__Activity__. Your task is to restate the listing word for word without the pictures.
======== Source data
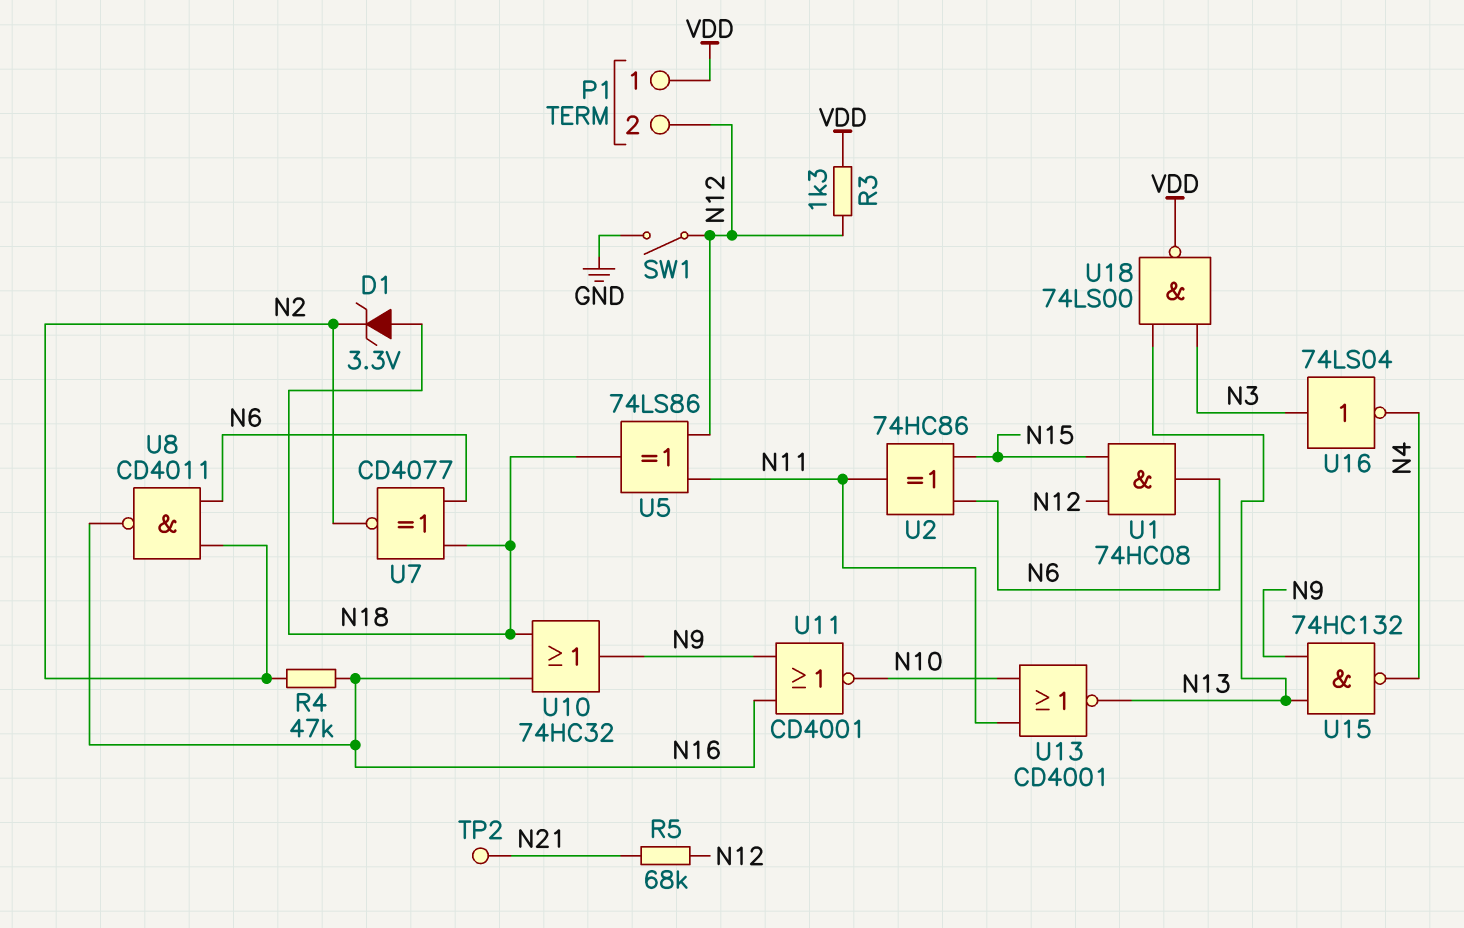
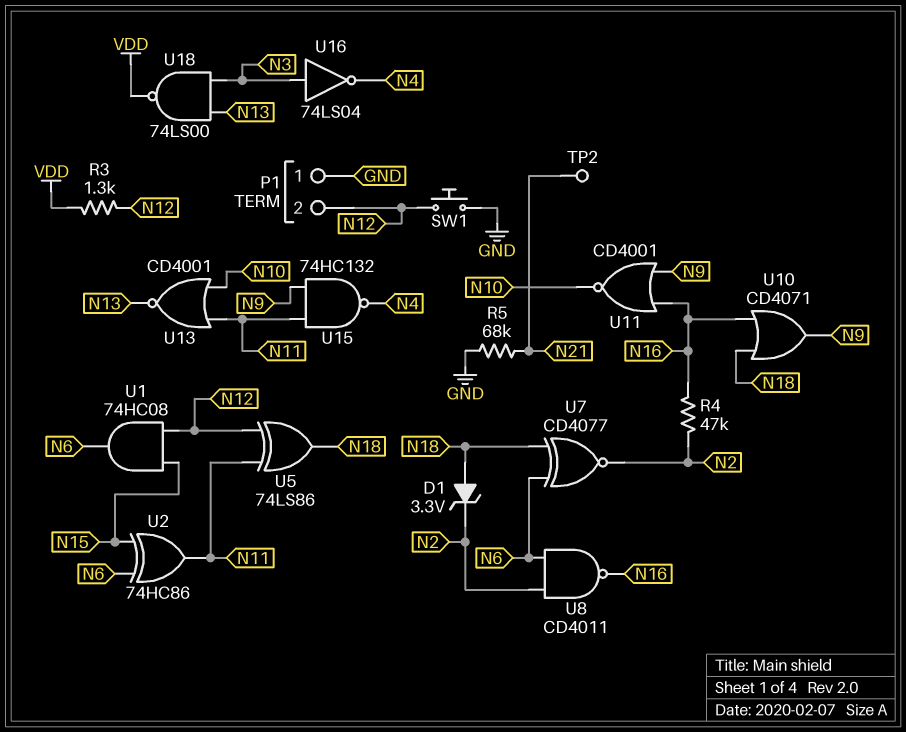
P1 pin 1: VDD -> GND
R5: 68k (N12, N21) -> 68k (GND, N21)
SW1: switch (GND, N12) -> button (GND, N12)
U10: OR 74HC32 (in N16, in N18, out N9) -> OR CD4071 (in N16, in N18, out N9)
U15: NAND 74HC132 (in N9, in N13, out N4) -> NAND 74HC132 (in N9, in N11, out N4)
================
__Response box__.
P1 pin 1: VDD -> GND
R5: 68k (N12, N21) -> 68k (GND, N21)
SW1: switch (GND, N12) -> button (GND, N12)
U10: OR 74HC32 (in N16, in N18, out N9) -> OR CD4071 (in N16, in N18, out N9)
U15: NAND 74HC132 (in N9, in N13, out N4) -> NAND 74HC132 (in N9, in N11, out N4)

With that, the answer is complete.